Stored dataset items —
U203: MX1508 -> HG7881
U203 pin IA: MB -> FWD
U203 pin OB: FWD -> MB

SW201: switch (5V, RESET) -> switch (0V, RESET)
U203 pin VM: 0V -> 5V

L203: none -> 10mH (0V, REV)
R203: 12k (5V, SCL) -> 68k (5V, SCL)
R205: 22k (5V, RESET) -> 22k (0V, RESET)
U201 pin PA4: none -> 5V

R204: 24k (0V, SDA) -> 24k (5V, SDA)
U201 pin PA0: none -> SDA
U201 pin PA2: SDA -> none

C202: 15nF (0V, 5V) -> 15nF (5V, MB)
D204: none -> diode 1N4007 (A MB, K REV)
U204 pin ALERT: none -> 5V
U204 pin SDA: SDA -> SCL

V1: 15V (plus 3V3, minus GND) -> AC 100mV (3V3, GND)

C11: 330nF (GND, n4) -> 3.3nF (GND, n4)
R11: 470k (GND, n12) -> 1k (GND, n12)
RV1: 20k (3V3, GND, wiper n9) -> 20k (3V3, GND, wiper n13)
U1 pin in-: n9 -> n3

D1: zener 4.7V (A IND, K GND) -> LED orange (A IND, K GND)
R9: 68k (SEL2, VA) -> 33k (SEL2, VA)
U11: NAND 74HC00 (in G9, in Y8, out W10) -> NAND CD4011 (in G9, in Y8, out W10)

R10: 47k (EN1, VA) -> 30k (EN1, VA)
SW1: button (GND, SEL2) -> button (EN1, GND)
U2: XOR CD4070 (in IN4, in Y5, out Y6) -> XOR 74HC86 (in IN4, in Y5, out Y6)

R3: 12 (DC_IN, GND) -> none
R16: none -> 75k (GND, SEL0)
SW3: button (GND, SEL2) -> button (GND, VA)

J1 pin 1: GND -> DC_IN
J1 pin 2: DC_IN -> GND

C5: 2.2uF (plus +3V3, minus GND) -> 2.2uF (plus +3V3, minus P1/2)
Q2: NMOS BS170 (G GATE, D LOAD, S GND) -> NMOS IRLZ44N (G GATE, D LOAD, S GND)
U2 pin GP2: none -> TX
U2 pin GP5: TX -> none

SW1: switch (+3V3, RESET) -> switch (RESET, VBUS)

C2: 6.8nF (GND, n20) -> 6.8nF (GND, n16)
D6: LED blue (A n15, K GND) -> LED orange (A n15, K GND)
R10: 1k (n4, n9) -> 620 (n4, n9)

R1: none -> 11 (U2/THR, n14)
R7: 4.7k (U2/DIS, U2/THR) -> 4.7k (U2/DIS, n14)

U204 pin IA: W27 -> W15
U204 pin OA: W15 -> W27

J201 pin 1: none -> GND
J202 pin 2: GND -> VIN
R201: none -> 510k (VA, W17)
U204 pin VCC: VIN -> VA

Description of the task — Retype all the records, matching them exactly.

Task response —
U203: MX1508 -> HG7881
U203 pin IA: MB -> FWD
U203 pin OB: FWD -> MB

SW201: switch (5V, RESET) -> switch (0V, RESET)
U203 pin VM: 0V -> 5V

L203: none -> 10mH (0V, REV)
R203: 12k (5V, SCL) -> 68k (5V, SCL)
R205: 22k (5V, RESET) -> 22k (0V, RESET)
U201 pin PA4: none -> 5V

R204: 24k (0V, SDA) -> 24k (5V, SDA)
U201 pin PA0: none -> SDA
U201 pin PA2: SDA -> none

C202: 15nF (0V, 5V) -> 15nF (5V, MB)
D204: none -> diode 1N4007 (A MB, K REV)
U204 pin ALERT: none -> 5V
U204 pin SDA: SDA -> SCL

V1: 15V (plus 3V3, minus GND) -> AC 100mV (3V3, GND)

C11: 330nF (GND, n4) -> 3.3nF (GND, n4)
R11: 470k (GND, n12) -> 1k (GND, n12)
RV1: 20k (3V3, GND, wiper n9) -> 20k (3V3, GND, wiper n13)
U1 pin in-: n9 -> n3

D1: zener 4.7V (A IND, K GND) -> LED orange (A IND, K GND)
R9: 68k (SEL2, VA) -> 33k (SEL2, VA)
U11: NAND 74HC00 (in G9, in Y8, out W10) -> NAND CD4011 (in G9, in Y8, out W10)

R10: 47k (EN1, VA) -> 30k (EN1, VA)
SW1: button (GND, SEL2) -> button (EN1, GND)
U2: XOR CD4070 (in IN4, in Y5, out Y6) -> XOR 74HC86 (in IN4, in Y5, out Y6)

R3: 12 (DC_IN, GND) -> none
R16: none -> 75k (GND, SEL0)
SW3: button (GND, SEL2) -> button (GND, VA)

J1 pin 1: GND -> DC_IN
J1 pin 2: DC_IN -> GND

C5: 2.2uF (plus +3V3, minus GND) -> 2.2uF (plus +3V3, minus P1/2)
Q2: NMOS BS170 (G GATE, D LOAD, S GND) -> NMOS IRLZ44N (G GATE, D LOAD, S GND)
U2 pin GP2: none -> TX
U2 pin GP5: TX -> none

SW1: switch (+3V3, RESET) -> switch (RESET, VBUS)

C2: 6.8nF (GND, n20) -> 6.8nF (GND, n16)
D6: LED blue (A n15, K GND) -> LED orange (A n15, K GND)
R10: 1k (n4, n9) -> 620 (n4, n9)

R1: none -> 11 (U2/THR, n14)
R7: 4.7k (U2/DIS, U2/THR) -> 4.7k (U2/DIS, n14)

U204 pin IA: W27 -> W15
U204 pin OA: W15 -> W27

J201 pin 1: none -> GND
J202 pin 2: GND -> VIN
R201: none -> 510k (VA, W17)
U204 pin VCC: VIN -> VA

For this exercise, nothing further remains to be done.